▶ **What is needed**: List every line below in which the word "grey" appears, copying each of those lines in full.

━━━━━━━━━━━━━━━━━━━━━━━━━━━━━━

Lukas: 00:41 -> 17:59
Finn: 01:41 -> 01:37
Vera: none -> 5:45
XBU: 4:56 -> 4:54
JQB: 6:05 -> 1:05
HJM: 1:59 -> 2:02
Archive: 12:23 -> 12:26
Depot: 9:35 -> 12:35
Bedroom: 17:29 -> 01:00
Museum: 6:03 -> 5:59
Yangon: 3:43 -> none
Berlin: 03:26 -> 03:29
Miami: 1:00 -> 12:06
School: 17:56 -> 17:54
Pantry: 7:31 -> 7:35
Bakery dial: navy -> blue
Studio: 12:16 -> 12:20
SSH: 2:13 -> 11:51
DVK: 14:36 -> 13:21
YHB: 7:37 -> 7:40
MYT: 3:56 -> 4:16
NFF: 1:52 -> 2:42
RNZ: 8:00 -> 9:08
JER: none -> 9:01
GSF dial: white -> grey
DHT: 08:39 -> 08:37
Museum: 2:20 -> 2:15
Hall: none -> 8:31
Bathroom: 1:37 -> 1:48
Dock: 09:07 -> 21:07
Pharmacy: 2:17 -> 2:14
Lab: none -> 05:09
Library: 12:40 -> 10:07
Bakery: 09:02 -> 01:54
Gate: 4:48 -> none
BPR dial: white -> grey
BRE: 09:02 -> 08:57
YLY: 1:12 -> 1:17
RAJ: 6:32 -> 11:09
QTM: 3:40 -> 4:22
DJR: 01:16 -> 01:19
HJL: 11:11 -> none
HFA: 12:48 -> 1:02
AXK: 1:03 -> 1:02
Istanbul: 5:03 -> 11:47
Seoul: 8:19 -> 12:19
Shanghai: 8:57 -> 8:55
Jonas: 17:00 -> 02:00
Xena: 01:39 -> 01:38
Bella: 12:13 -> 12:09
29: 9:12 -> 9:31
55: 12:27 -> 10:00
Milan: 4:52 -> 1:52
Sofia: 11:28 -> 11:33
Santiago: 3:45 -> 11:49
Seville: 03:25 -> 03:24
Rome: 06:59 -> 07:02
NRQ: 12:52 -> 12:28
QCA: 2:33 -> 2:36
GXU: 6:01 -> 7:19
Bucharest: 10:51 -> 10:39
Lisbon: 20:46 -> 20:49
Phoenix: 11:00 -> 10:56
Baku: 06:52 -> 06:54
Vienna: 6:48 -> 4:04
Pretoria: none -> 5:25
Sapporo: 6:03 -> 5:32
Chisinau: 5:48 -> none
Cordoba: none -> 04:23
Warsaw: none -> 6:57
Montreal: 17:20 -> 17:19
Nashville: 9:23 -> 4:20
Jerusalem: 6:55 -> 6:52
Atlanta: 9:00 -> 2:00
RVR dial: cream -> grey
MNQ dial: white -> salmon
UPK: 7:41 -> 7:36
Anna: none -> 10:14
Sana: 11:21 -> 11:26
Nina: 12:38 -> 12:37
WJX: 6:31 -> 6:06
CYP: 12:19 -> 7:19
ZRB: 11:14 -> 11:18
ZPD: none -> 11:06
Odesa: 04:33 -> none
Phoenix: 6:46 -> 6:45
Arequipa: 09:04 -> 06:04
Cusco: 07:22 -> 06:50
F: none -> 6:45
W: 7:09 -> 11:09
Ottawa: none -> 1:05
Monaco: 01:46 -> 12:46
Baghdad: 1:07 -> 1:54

━━━━━━━━━━━━━━━━━━━━━━━━━━━━━━

▶ **Exercise output**:
GSF dial: white -> grey
BPR dial: white -> grey
RVR dial: cream -> grey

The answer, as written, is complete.